Without including the images, transcribe each record precisely as it appears below.

(Image sequences with motion text)
=== Section Start ===

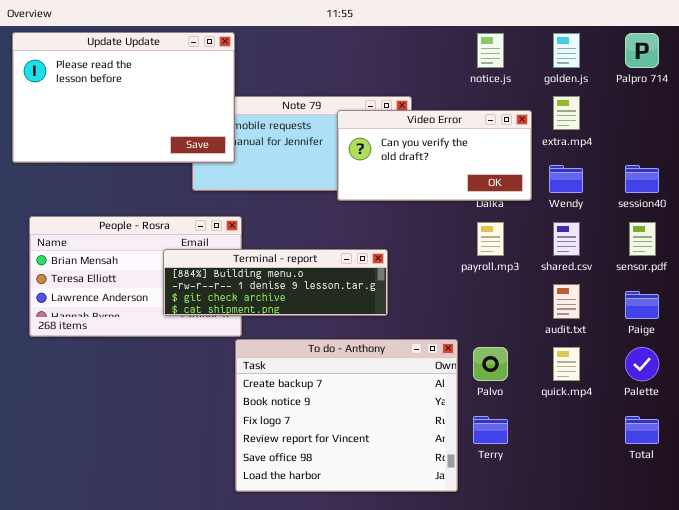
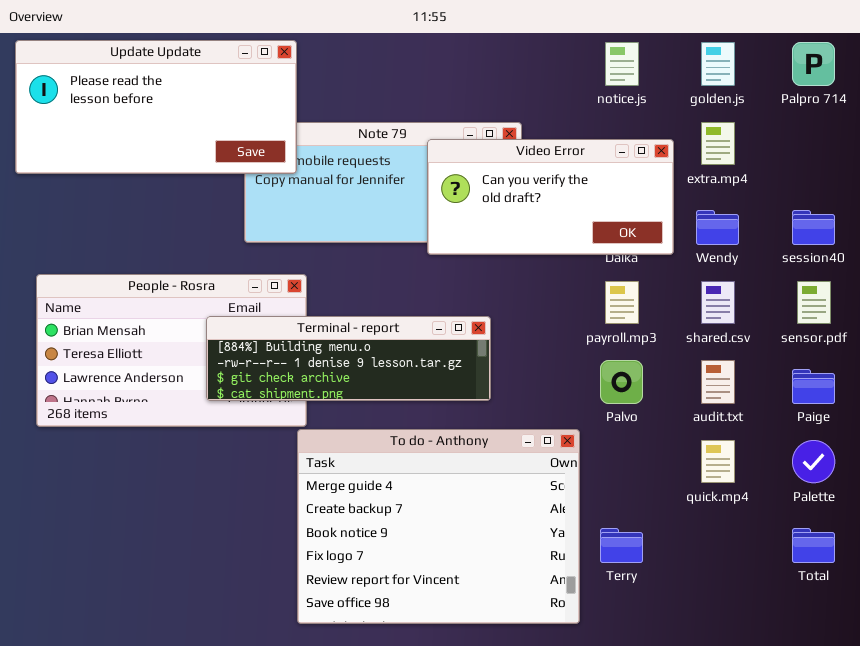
Update Update: [12,32,235,163] -> [15,40,297,174], resized
To do - Anthony: [235,339,458,492] -> [297,429,580,624], scrolled up 1 row
Palvo: [473,347,508,381] -> [600,360,643,404], moved

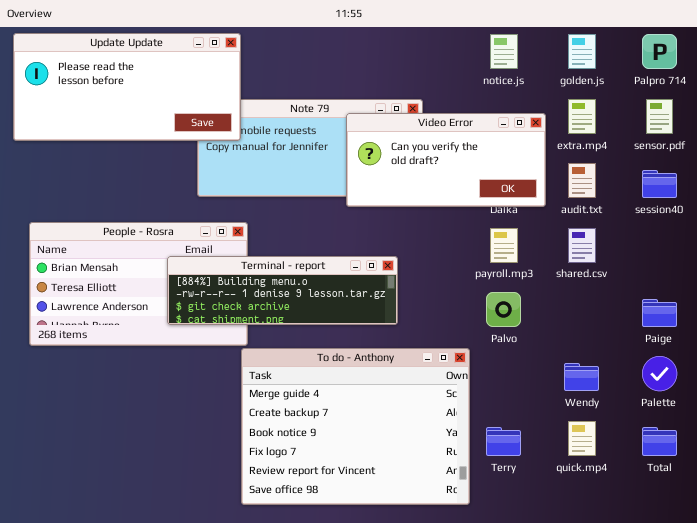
Wendy: [696,210,739,245] -> [564,363,599,391], moved
sensor.pdf: [797,281,831,324] -> [646,99,673,134], moved
audit.txt: [701,360,735,404] -> [568,163,596,198], moved
quick.mp4: [701,440,735,483] -> [568,421,596,456], moved

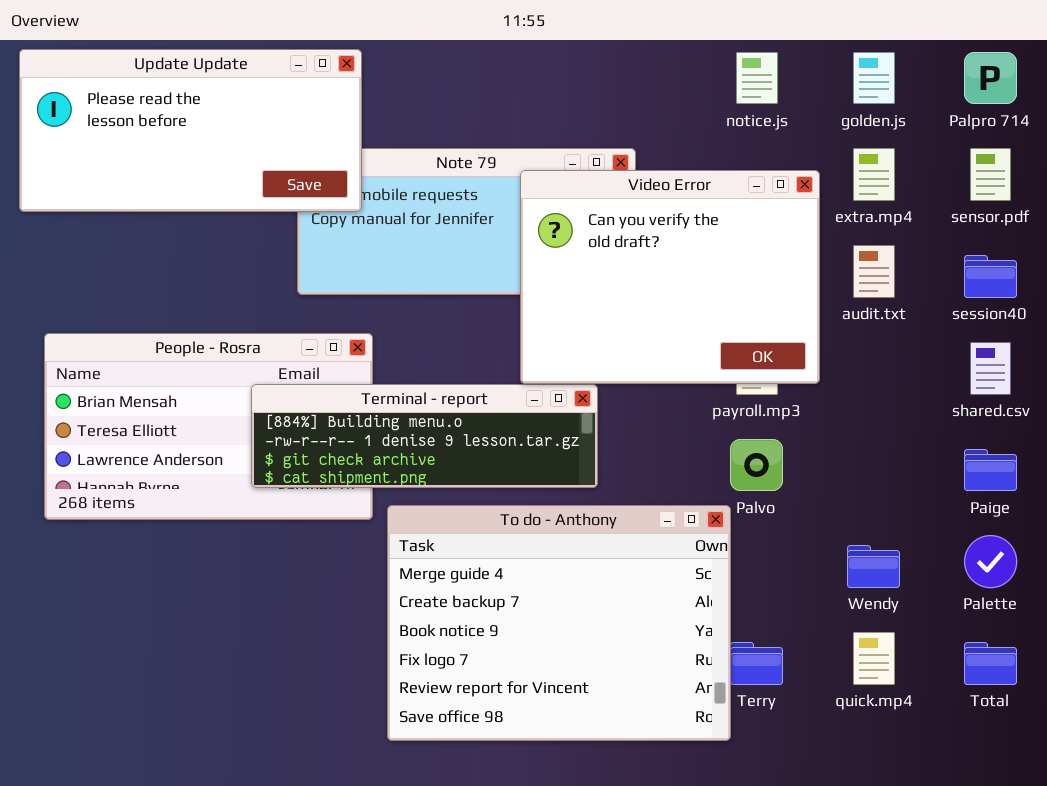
Video Error: [346,113,546,207] -> [520,170,820,384], resized
shared.csv: [568,228,596,263] -> [970,342,1011,395], moved
To do - Anthony: [241,348,470,505] -> [387,505,731,741], moved

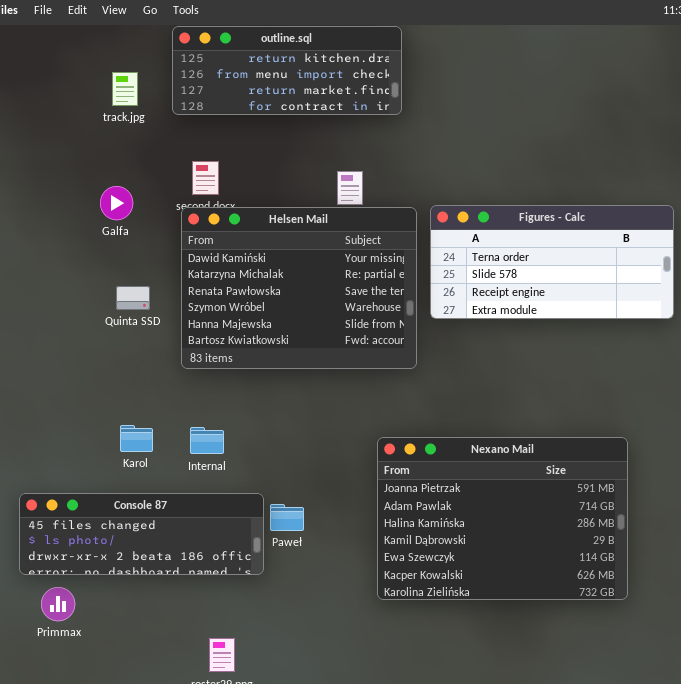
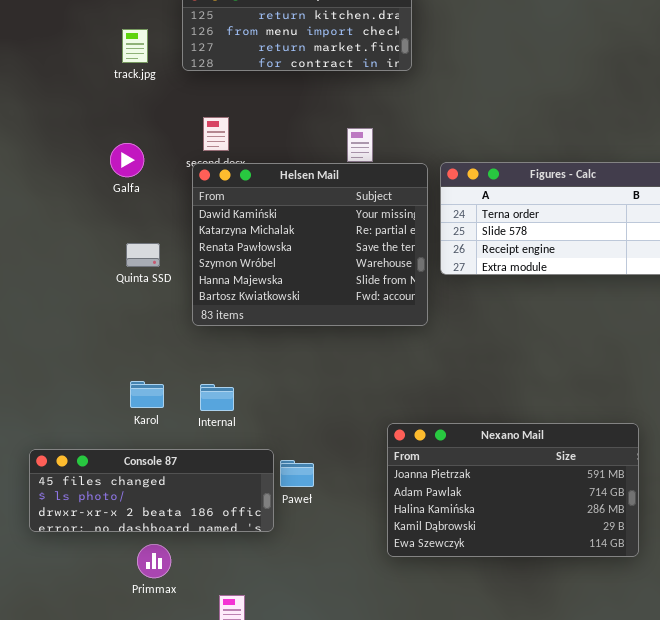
Nexano Mail: [377,437,628,600] -> [387,423,639,557], resized
Primmax: [41,587,75,621] -> [137,544,171,578], moved

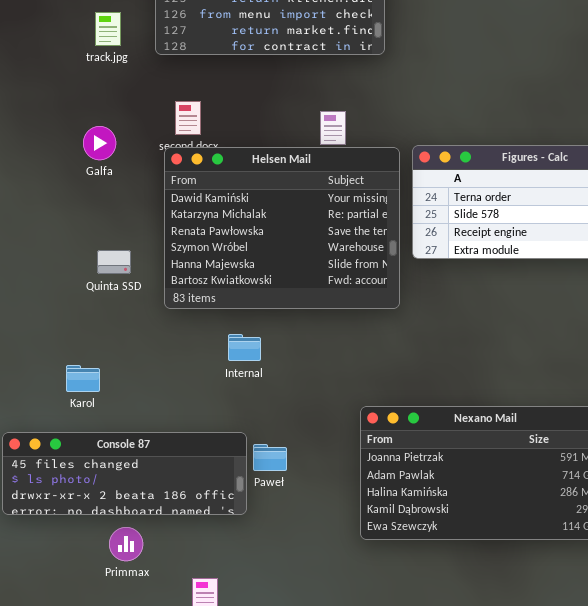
Quinta SSD: [126,243,160,267] -> [97,250,131,274], moved
Karol: [130,381,164,408] -> [66,365,100,392], moved
Internal: [200,384,234,411] -> [228,334,261,361], moved

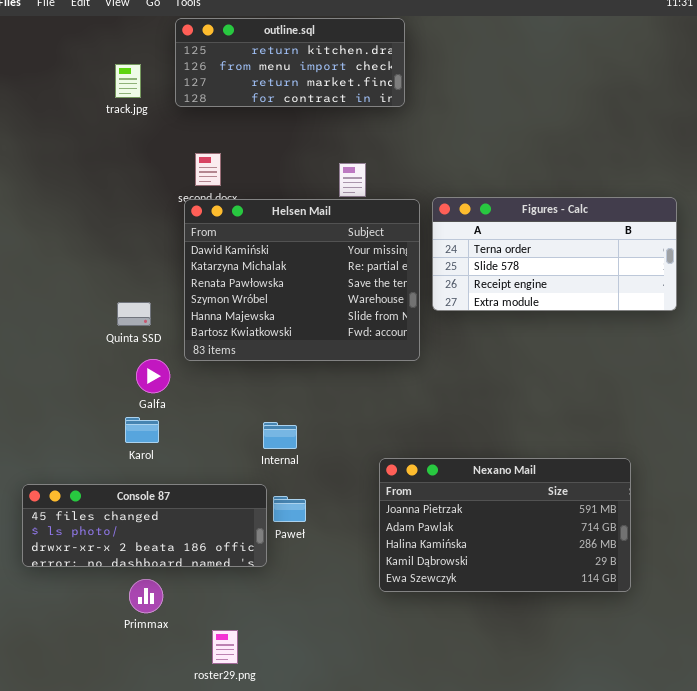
Galfa: [83,126,116,160] -> [136,359,170,393], moved
Internal: [228,334,261,361] -> [263,422,297,449], moved
Karol: [66,365,100,392] -> [125,417,159,443], moved

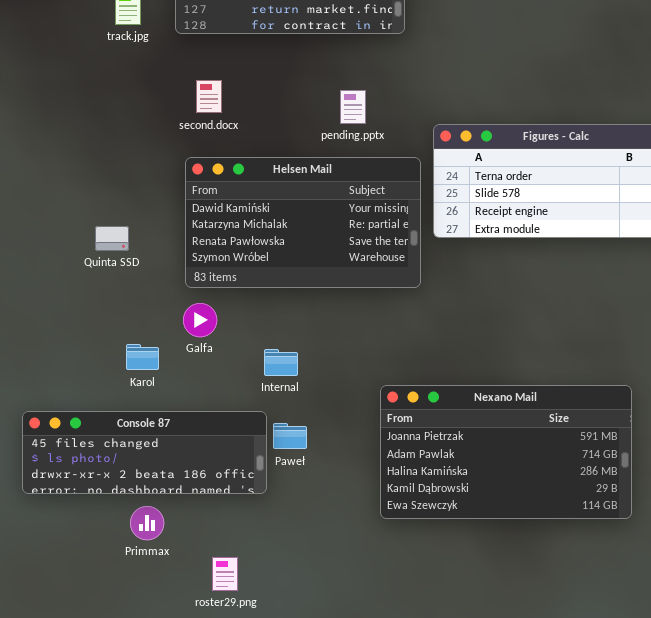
Helsen Mail: [184,199,420,361] -> [185,157,421,288], resized
Quinta SSD: [117,302,151,326] -> [95,226,129,251], moved
Galfa: [136,359,170,393] -> [183,303,217,337], moved

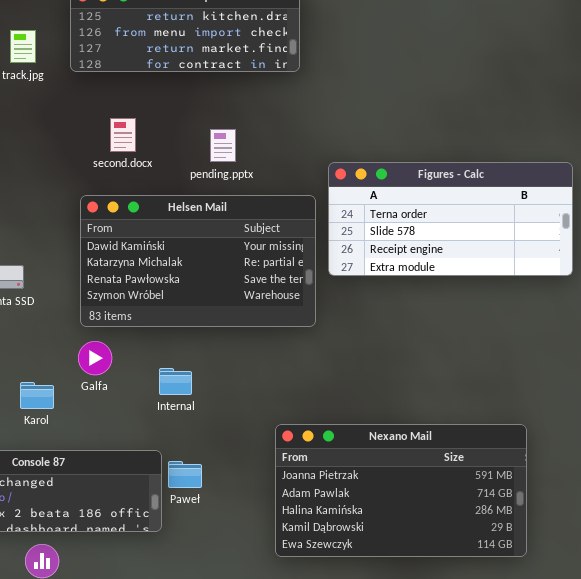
second.docx: [196,80,222,113] -> [110,118,136,152], moved
pending.pptx: [340,90,366,124] -> [210,129,236,162], moved
Internal: [264,349,298,376] -> [159,368,192,395], moved

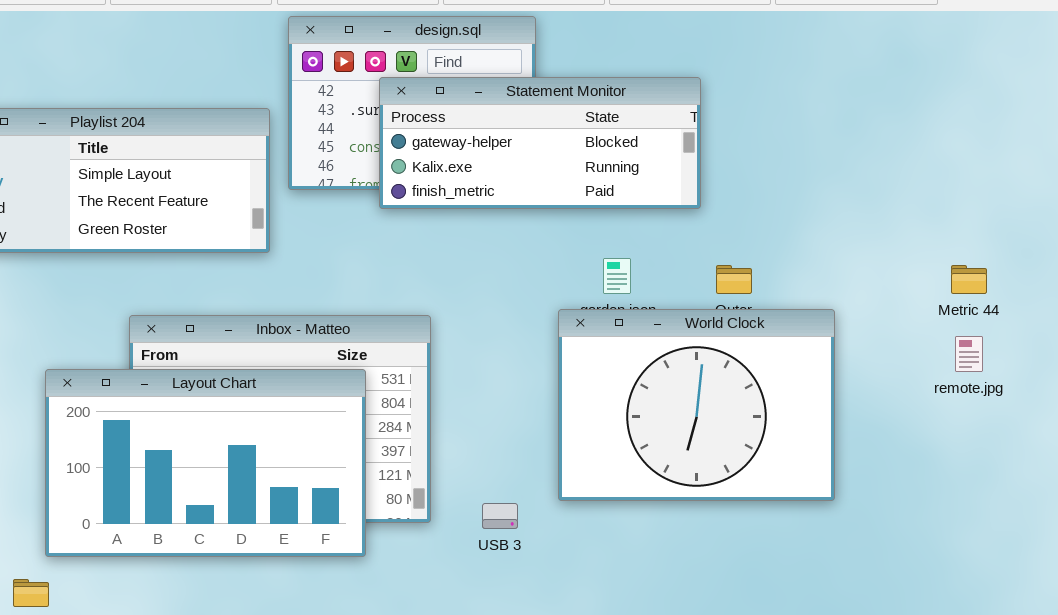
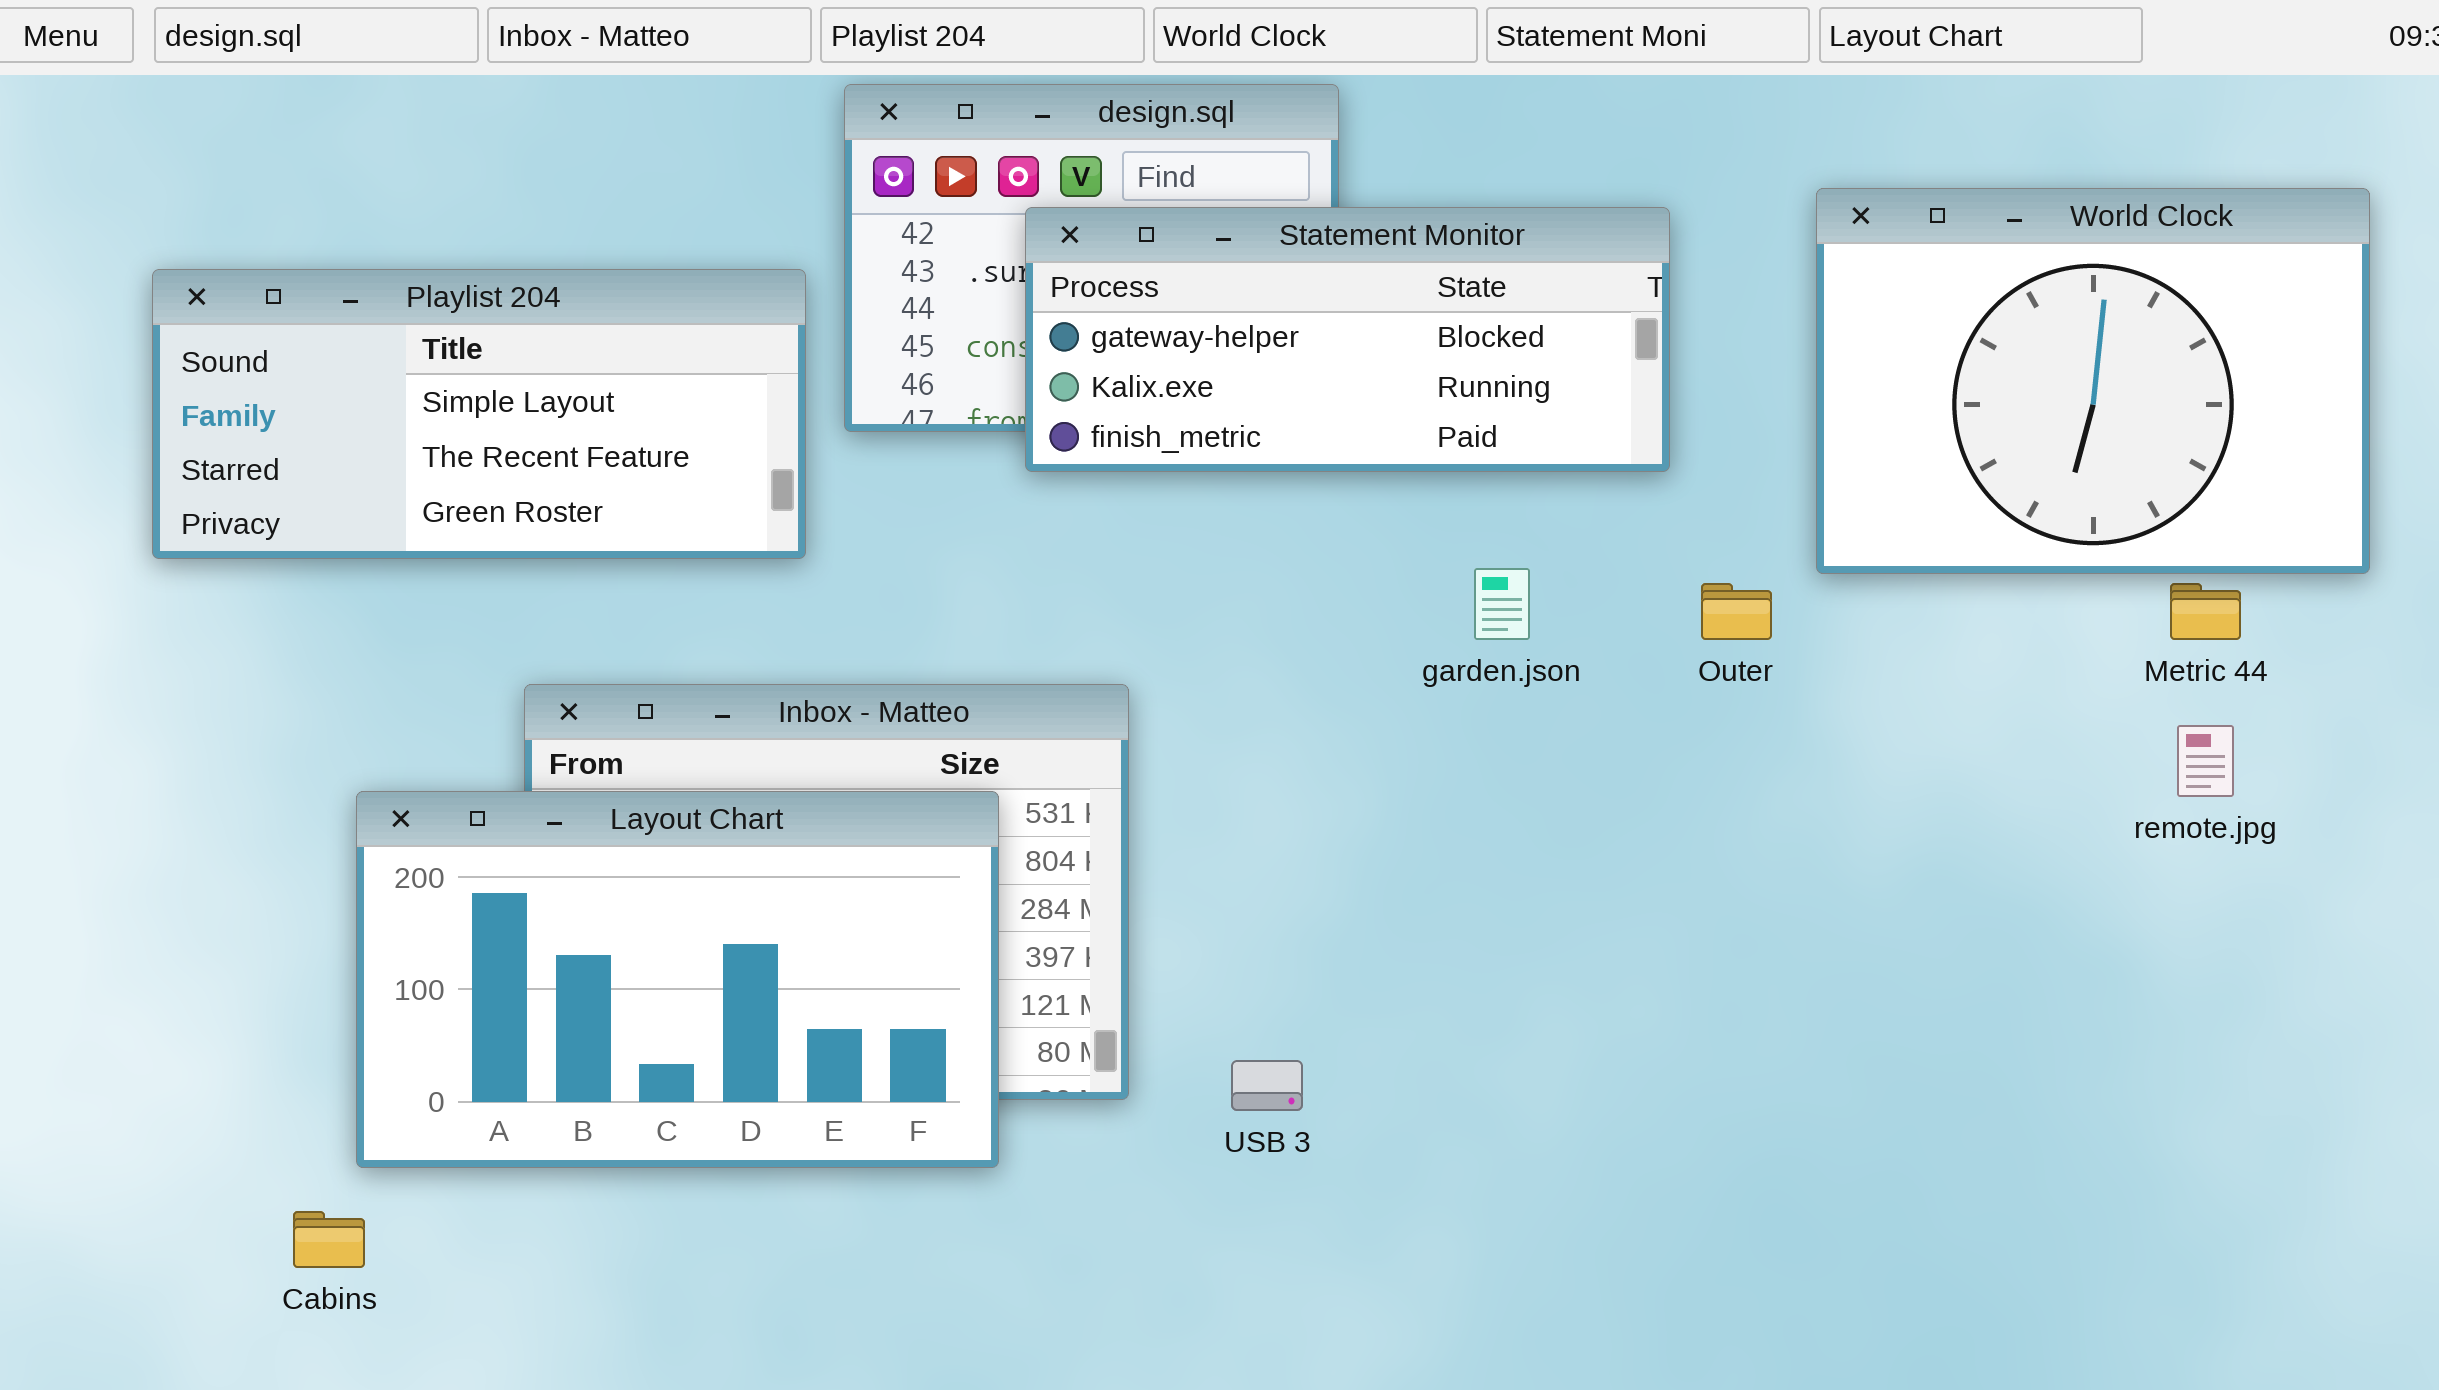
World Clock: [558,309,835,501] -> [1816,188,2370,574], moved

=== Section End ===

◆ Solution to the problem
Update Update: [12,32,235,163] -> [15,40,297,174], resized
To do - Anthony: [235,339,458,492] -> [297,429,580,624], scrolled up 1 row
Palvo: [473,347,508,381] -> [600,360,643,404], moved

Wendy: [696,210,739,245] -> [564,363,599,391], moved
sensor.pdf: [797,281,831,324] -> [646,99,673,134], moved
audit.txt: [701,360,735,404] -> [568,163,596,198], moved
quick.mp4: [701,440,735,483] -> [568,421,596,456], moved

Video Error: [346,113,546,207] -> [520,170,820,384], resized
shared.csv: [568,228,596,263] -> [970,342,1011,395], moved
To do - Anthony: [241,348,470,505] -> [387,505,731,741], moved

Nexano Mail: [377,437,628,600] -> [387,423,639,557], resized
Primmax: [41,587,75,621] -> [137,544,171,578], moved

Quinta SSD: [126,243,160,267] -> [97,250,131,274], moved
Karol: [130,381,164,408] -> [66,365,100,392], moved
Internal: [200,384,234,411] -> [228,334,261,361], moved

Galfa: [83,126,116,160] -> [136,359,170,393], moved
Internal: [228,334,261,361] -> [263,422,297,449], moved
Karol: [66,365,100,392] -> [125,417,159,443], moved

Helsen Mail: [184,199,420,361] -> [185,157,421,288], resized
Quinta SSD: [117,302,151,326] -> [95,226,129,251], moved
Galfa: [136,359,170,393] -> [183,303,217,337], moved

second.docx: [196,80,222,113] -> [110,118,136,152], moved
pending.pptx: [340,90,366,124] -> [210,129,236,162], moved
Internal: [264,349,298,376] -> [159,368,192,395], moved

World Clock: [558,309,835,501] -> [1816,188,2370,574], moved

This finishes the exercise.